Problem description
Beginning with the line where "620, 132, 689>" occurs, set down each line of the records through the final one, exactly and without additions.

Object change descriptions
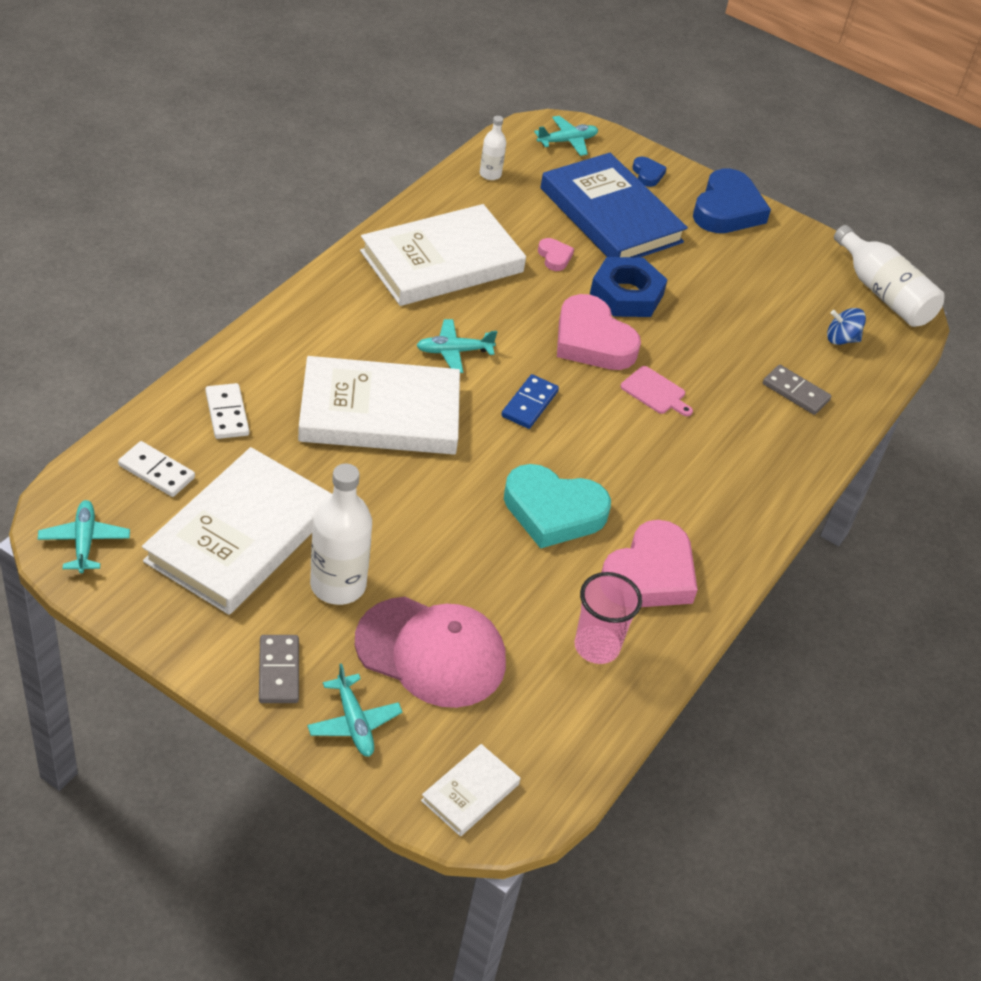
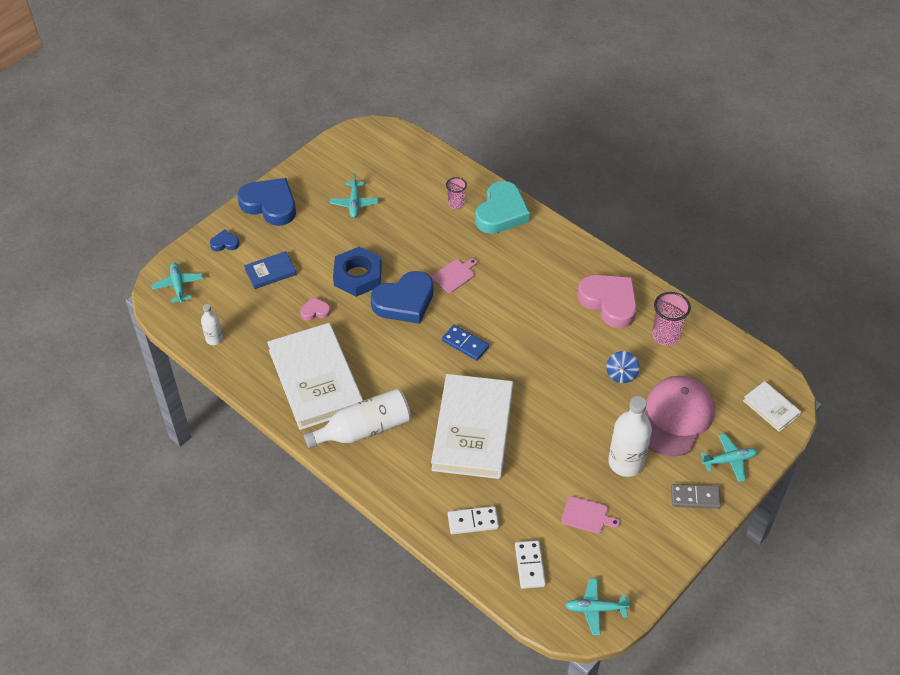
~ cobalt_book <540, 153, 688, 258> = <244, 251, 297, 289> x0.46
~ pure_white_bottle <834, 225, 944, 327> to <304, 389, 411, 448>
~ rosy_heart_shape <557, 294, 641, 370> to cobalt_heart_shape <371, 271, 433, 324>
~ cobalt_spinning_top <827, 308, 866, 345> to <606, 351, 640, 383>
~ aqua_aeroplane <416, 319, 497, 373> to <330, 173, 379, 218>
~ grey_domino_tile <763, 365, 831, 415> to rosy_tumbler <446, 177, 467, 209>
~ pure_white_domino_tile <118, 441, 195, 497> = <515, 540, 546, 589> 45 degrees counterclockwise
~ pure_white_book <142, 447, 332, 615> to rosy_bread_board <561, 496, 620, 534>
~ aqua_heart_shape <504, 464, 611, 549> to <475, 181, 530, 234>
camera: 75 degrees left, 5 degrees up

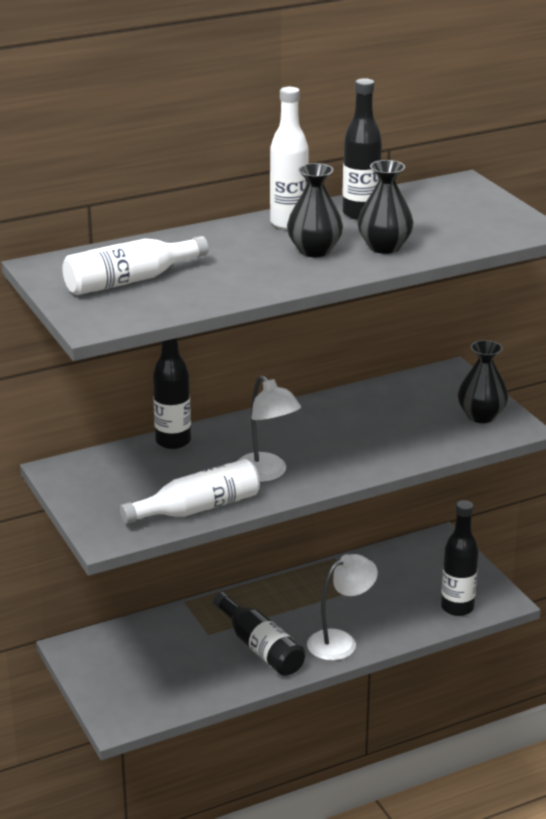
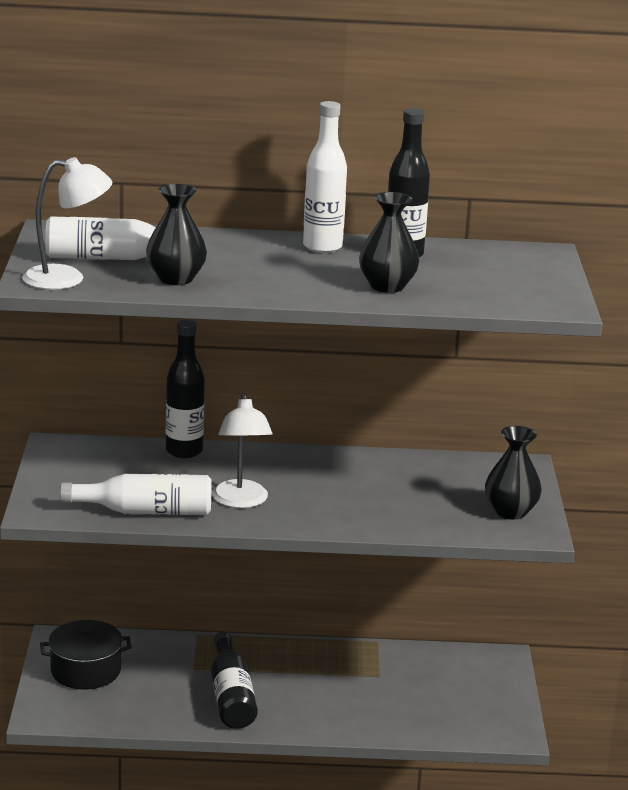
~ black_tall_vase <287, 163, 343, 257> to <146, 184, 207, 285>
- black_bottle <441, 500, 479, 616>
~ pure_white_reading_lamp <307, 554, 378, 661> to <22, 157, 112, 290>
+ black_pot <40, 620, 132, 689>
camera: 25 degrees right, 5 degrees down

Answer space
+ black_pot <40, 620, 132, 689>
camera: 25 degrees right, 5 degrees down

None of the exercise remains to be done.